> [Description of the task] Please give back each line of the listing, unchanged in every word.

(Beginning of Records for the task)

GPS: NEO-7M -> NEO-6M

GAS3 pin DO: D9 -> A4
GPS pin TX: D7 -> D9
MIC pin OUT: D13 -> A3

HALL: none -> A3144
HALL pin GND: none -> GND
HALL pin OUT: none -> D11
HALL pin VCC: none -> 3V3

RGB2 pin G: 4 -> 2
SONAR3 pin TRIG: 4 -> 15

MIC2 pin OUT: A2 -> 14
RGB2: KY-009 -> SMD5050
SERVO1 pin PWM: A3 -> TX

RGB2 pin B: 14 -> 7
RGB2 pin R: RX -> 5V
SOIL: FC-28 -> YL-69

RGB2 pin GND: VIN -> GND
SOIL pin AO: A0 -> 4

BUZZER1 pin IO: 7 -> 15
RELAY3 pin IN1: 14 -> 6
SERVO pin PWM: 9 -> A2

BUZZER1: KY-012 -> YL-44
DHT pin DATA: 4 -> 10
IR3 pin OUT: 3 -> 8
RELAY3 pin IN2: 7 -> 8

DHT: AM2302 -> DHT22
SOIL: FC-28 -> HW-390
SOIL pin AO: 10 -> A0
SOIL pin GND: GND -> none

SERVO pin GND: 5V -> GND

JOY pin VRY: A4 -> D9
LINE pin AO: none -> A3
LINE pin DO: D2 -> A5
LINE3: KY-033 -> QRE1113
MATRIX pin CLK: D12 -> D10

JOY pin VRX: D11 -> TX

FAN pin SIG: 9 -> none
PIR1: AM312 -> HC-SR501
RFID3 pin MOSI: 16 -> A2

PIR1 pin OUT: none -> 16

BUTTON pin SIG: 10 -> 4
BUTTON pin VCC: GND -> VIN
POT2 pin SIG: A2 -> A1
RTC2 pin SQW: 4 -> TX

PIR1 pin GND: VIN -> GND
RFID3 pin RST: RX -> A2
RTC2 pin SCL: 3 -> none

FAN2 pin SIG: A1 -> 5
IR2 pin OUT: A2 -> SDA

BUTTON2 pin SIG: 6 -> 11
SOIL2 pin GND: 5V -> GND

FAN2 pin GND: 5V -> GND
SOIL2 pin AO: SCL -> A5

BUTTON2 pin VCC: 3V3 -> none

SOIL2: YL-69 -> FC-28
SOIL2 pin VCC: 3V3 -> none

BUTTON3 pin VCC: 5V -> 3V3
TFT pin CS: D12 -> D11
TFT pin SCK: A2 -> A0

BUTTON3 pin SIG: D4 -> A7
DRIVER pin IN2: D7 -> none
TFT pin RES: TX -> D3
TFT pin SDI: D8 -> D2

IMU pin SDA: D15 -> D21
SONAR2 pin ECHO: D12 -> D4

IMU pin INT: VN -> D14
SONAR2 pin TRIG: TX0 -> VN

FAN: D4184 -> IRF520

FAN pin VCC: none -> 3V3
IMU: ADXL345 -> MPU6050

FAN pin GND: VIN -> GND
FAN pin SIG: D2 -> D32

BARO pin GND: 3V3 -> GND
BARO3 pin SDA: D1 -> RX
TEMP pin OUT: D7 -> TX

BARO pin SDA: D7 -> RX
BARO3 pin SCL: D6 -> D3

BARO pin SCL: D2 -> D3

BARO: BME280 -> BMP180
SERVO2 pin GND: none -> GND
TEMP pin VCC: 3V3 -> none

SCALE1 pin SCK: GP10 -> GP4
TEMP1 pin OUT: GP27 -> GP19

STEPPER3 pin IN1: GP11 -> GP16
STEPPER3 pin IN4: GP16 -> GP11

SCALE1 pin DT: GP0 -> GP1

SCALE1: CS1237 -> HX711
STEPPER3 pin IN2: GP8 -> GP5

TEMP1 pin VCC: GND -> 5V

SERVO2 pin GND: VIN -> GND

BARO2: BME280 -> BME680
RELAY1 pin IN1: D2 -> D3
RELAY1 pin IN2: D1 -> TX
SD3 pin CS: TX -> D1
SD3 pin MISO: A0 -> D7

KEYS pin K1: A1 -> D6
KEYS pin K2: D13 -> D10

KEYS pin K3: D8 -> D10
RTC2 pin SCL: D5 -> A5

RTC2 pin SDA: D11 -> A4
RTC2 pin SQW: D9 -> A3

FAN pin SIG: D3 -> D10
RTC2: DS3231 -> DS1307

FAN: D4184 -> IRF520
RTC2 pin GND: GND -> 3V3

(End of Records for the task)

> [Answer section]
GPS: NEO-7M -> NEO-6M

GAS3 pin DO: D9 -> A4
GPS pin TX: D7 -> D9
MIC pin OUT: D13 -> A3

HALL: none -> A3144
HALL pin GND: none -> GND
HALL pin OUT: none -> D11
HALL pin VCC: none -> 3V3

RGB2 pin G: 4 -> 2
SONAR3 pin TRIG: 4 -> 15

MIC2 pin OUT: A2 -> 14
RGB2: KY-009 -> SMD5050
SERVO1 pin PWM: A3 -> TX

RGB2 pin B: 14 -> 7
RGB2 pin R: RX -> 5V
SOIL: FC-28 -> YL-69

RGB2 pin GND: VIN -> GND
SOIL pin AO: A0 -> 4

BUZZER1 pin IO: 7 -> 15
RELAY3 pin IN1: 14 -> 6
SERVO pin PWM: 9 -> A2

BUZZER1: KY-012 -> YL-44
DHT pin DATA: 4 -> 10
IR3 pin OUT: 3 -> 8
RELAY3 pin IN2: 7 -> 8

DHT: AM2302 -> DHT22
SOIL: FC-28 -> HW-390
SOIL pin AO: 10 -> A0
SOIL pin GND: GND -> none

SERVO pin GND: 5V -> GND

JOY pin VRY: A4 -> D9
LINE pin AO: none -> A3
LINE pin DO: D2 -> A5
LINE3: KY-033 -> QRE1113
MATRIX pin CLK: D12 -> D10

JOY pin VRX: D11 -> TX

FAN pin SIG: 9 -> none
PIR1: AM312 -> HC-SR501
RFID3 pin MOSI: 16 -> A2

PIR1 pin OUT: none -> 16

BUTTON pin SIG: 10 -> 4
BUTTON pin VCC: GND -> VIN
POT2 pin SIG: A2 -> A1
RTC2 pin SQW: 4 -> TX

PIR1 pin GND: VIN -> GND
RFID3 pin RST: RX -> A2
RTC2 pin SCL: 3 -> none

FAN2 pin SIG: A1 -> 5
IR2 pin OUT: A2 -> SDA

BUTTON2 pin SIG: 6 -> 11
SOIL2 pin GND: 5V -> GND

FAN2 pin GND: 5V -> GND
SOIL2 pin AO: SCL -> A5

BUTTON2 pin VCC: 3V3 -> none

SOIL2: YL-69 -> FC-28
SOIL2 pin VCC: 3V3 -> none

BUTTON3 pin VCC: 5V -> 3V3
TFT pin CS: D12 -> D11
TFT pin SCK: A2 -> A0

BUTTON3 pin SIG: D4 -> A7
DRIVER pin IN2: D7 -> none
TFT pin RES: TX -> D3
TFT pin SDI: D8 -> D2

IMU pin SDA: D15 -> D21
SONAR2 pin ECHO: D12 -> D4

IMU pin INT: VN -> D14
SONAR2 pin TRIG: TX0 -> VN

FAN: D4184 -> IRF520

FAN pin VCC: none -> 3V3
IMU: ADXL345 -> MPU6050

FAN pin GND: VIN -> GND
FAN pin SIG: D2 -> D32

BARO pin GND: 3V3 -> GND
BARO3 pin SDA: D1 -> RX
TEMP pin OUT: D7 -> TX

BARO pin SDA: D7 -> RX
BARO3 pin SCL: D6 -> D3

BARO pin SCL: D2 -> D3

BARO: BME280 -> BMP180
SERVO2 pin GND: none -> GND
TEMP pin VCC: 3V3 -> none

SCALE1 pin SCK: GP10 -> GP4
TEMP1 pin OUT: GP27 -> GP19

STEPPER3 pin IN1: GP11 -> GP16
STEPPER3 pin IN4: GP16 -> GP11

SCALE1 pin DT: GP0 -> GP1

SCALE1: CS1237 -> HX711
STEPPER3 pin IN2: GP8 -> GP5

TEMP1 pin VCC: GND -> 5V

SERVO2 pin GND: VIN -> GND

BARO2: BME280 -> BME680
RELAY1 pin IN1: D2 -> D3
RELAY1 pin IN2: D1 -> TX
SD3 pin CS: TX -> D1
SD3 pin MISO: A0 -> D7

KEYS pin K1: A1 -> D6
KEYS pin K2: D13 -> D10

KEYS pin K3: D8 -> D10
RTC2 pin SCL: D5 -> A5

RTC2 pin SDA: D11 -> A4
RTC2 pin SQW: D9 -> A3

FAN pin SIG: D3 -> D10
RTC2: DS3231 -> DS1307

FAN: D4184 -> IRF520
RTC2 pin GND: GND -> 3V3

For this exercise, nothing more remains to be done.